== Input material ==

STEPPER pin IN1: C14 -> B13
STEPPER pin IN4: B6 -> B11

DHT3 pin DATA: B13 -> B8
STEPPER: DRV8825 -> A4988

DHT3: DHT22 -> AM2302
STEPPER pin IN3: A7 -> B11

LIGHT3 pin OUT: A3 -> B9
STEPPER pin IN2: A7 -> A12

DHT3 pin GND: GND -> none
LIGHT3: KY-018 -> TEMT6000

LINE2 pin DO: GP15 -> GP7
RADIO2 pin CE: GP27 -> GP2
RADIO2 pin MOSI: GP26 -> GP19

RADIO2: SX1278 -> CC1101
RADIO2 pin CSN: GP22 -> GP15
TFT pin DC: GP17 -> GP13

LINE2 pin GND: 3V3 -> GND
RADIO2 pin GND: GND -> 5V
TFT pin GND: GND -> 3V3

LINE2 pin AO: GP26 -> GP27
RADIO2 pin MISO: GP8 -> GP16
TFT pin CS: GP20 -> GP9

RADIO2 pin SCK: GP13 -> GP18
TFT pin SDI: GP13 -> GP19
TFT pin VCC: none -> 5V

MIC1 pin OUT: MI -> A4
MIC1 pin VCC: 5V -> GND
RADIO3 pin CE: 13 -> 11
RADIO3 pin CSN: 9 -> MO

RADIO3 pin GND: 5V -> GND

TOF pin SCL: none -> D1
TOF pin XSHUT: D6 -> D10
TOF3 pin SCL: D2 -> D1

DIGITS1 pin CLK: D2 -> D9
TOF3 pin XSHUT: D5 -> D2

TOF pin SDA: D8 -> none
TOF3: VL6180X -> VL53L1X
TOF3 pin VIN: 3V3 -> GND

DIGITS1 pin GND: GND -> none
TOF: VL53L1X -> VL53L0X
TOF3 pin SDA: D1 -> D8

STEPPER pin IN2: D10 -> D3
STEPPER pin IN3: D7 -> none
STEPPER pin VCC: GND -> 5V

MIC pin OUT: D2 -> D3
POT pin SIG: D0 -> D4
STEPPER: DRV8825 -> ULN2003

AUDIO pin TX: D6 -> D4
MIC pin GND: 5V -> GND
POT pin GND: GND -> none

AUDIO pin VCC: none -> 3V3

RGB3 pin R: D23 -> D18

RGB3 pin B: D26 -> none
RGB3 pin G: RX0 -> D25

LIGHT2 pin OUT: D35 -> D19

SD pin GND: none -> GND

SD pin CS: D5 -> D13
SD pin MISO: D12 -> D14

===

**Work instruction:**
Take from the material above every line that includes the word "MISO".

**Exercise answer:**
RADIO2 pin MISO: GP8 -> GP16
SD pin MISO: D12 -> D14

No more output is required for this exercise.